• _YOUR GOAL_
Only the lines from the one with "BT3 pin RXD: A2 -> 9" through the last line of the records below belong in your answer, reproduced exactly and with the pictures left out.

• _EXERCISE MATERIALS_
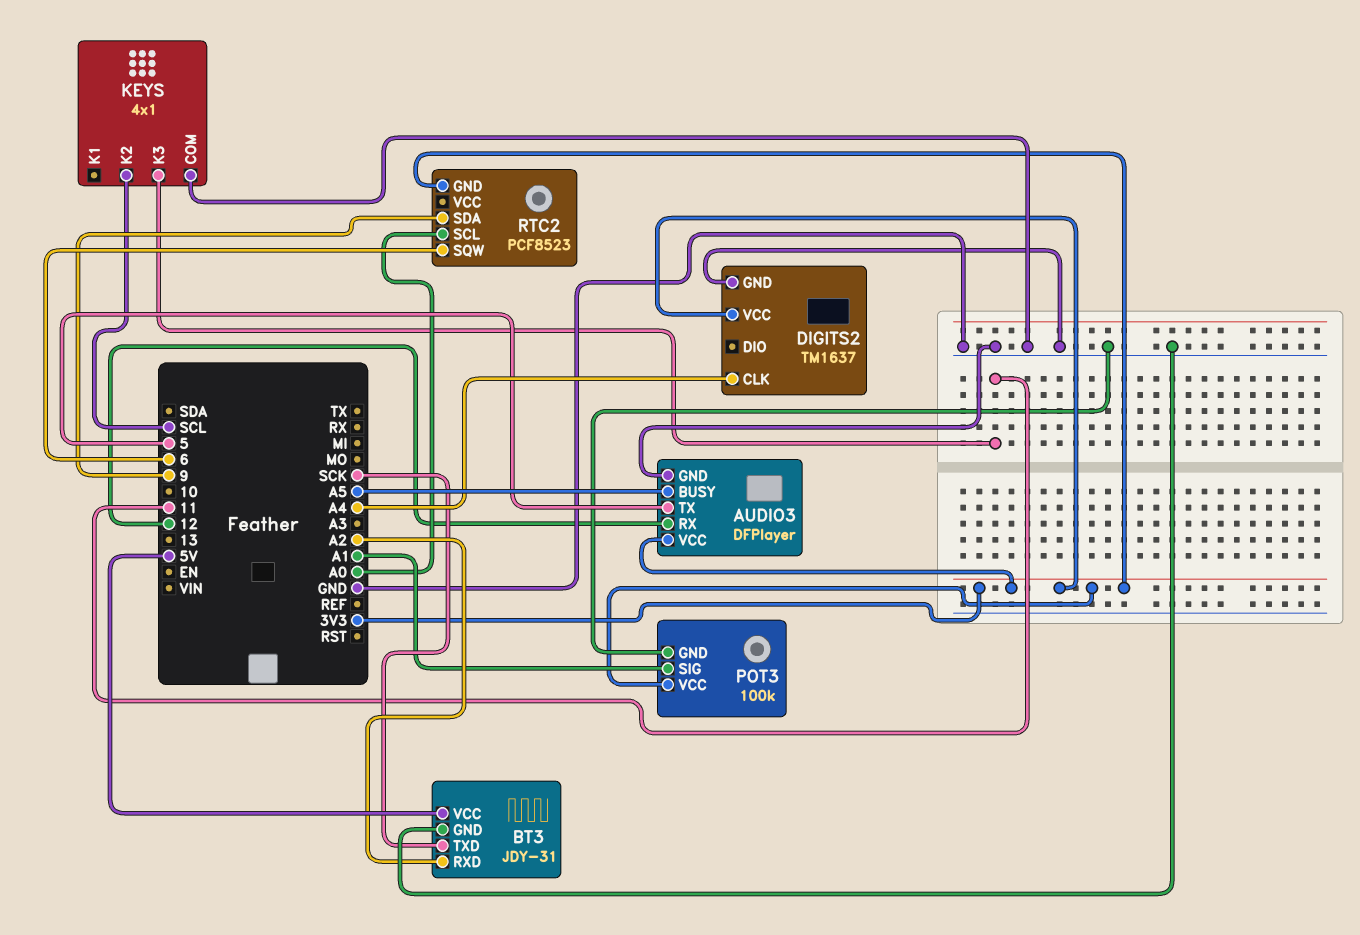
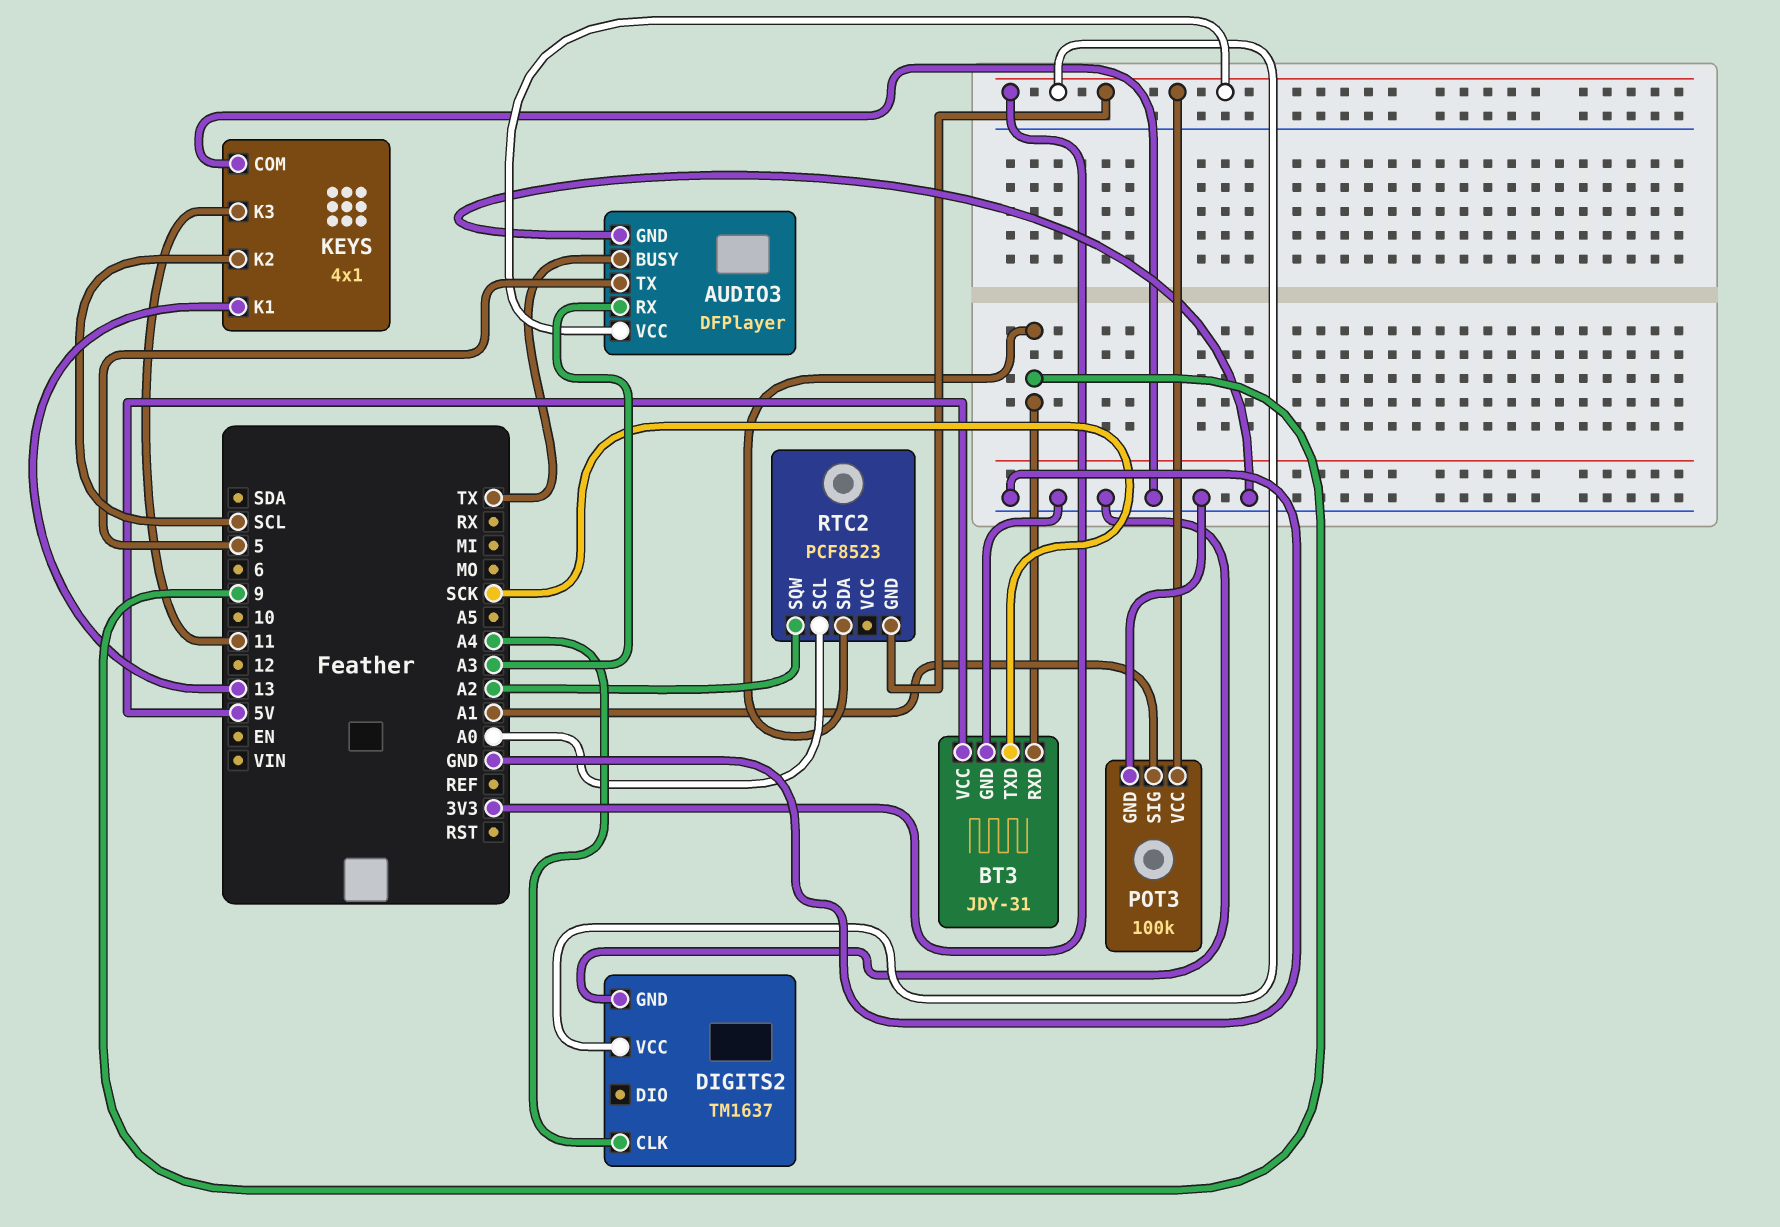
AUDIO3 pin BUSY: A5 -> TX
AUDIO3 pin RX: 12 -> A3
BT3 pin RXD: A2 -> 9
KEYS pin K1: none -> 13
RTC2 pin SQW: 6 -> A2

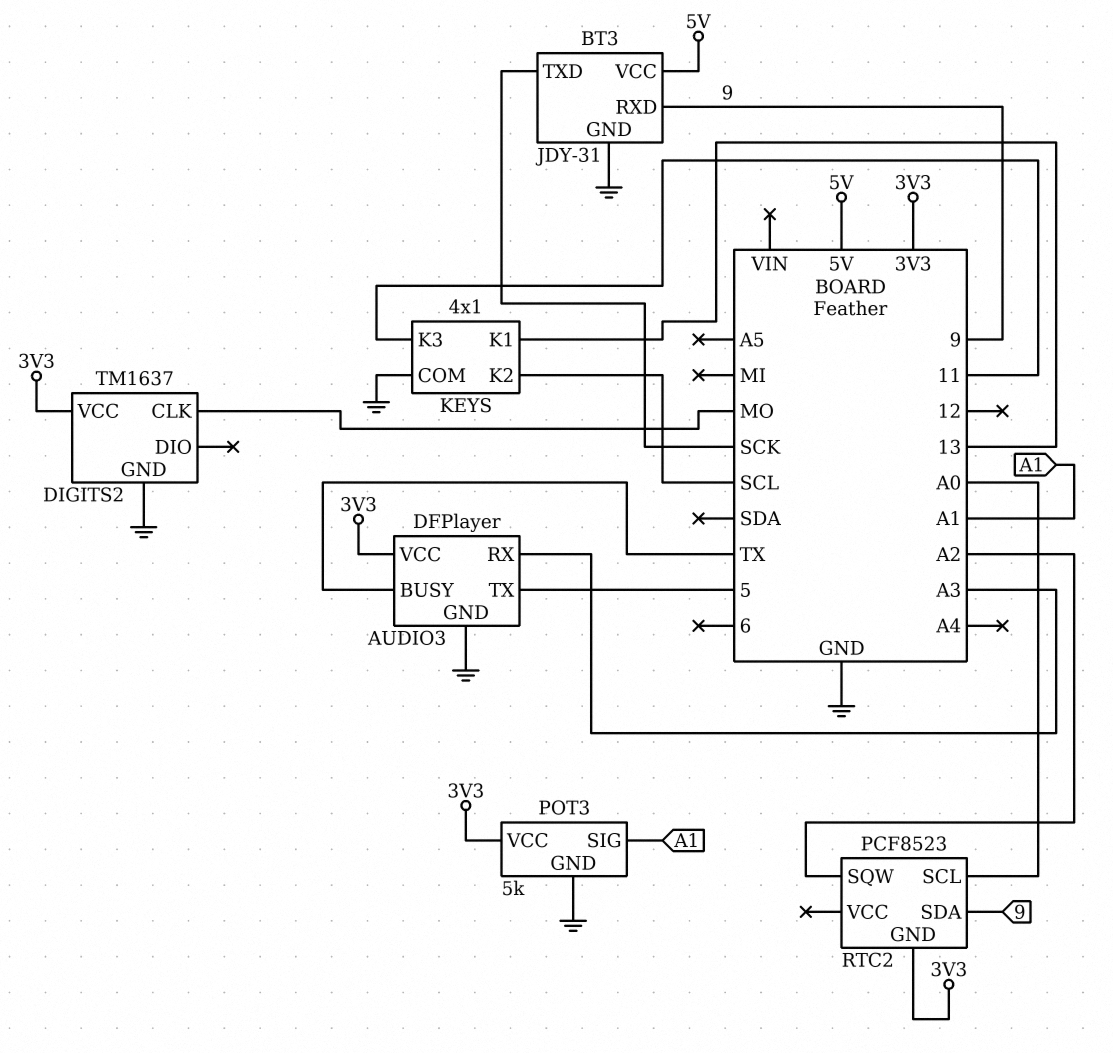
DIGITS2 pin CLK: A4 -> MO
POT3: 100k -> 5k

• _RESPONSE_
BT3 pin RXD: A2 -> 9
KEYS pin K1: none -> 13
RTC2 pin SQW: 6 -> A2

DIGITS2 pin CLK: A4 -> MO
POT3: 100k -> 5k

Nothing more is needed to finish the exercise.